ФОРМУЛИРОВКА ЗАДАНИЯ:
Перепишите дословно все строки приведённых ниже записей, не пропуская ни одной. Изображения в ответ не включайте.

ЗАПИСИ ДЛЯ ОБРАБОТКИ:
+--

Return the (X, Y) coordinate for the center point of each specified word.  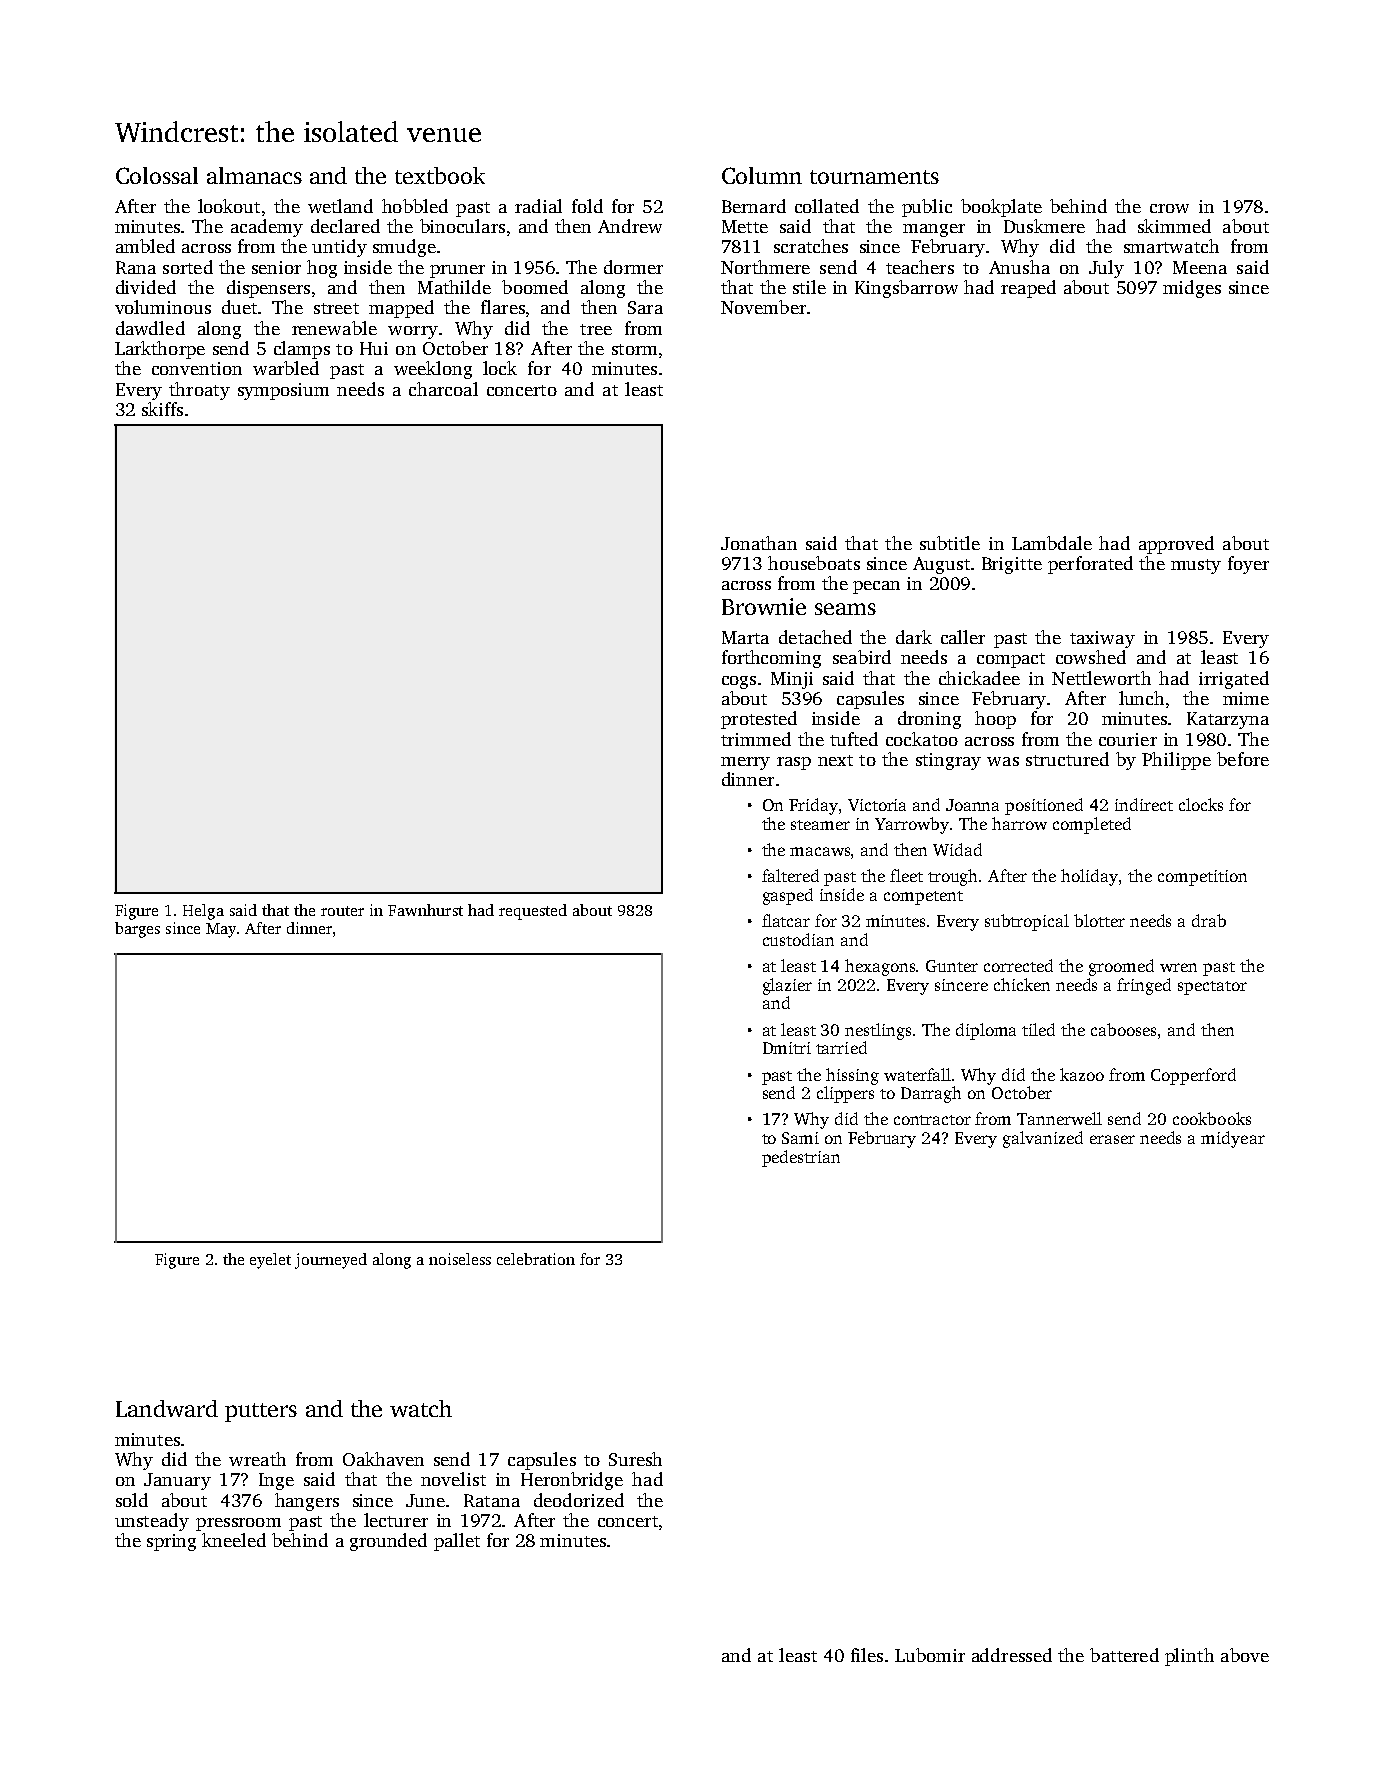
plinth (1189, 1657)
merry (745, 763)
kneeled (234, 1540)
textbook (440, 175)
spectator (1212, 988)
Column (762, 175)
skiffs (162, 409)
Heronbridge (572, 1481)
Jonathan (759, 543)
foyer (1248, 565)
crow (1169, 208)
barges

+--

ОТВЕТ К ЗАДАНИЮ:
Return the (X, Y) coordinate for the center point of each specified word.  
plinth (1189, 1657)
merry (745, 763)
kneeled (234, 1540)
textbook (440, 175)
spectator (1212, 988)
Column (762, 175)
skiffs (162, 409)
Heronbridge (572, 1481)
Jonathan (759, 543)
foyer (1248, 565)
crow (1169, 208)
barges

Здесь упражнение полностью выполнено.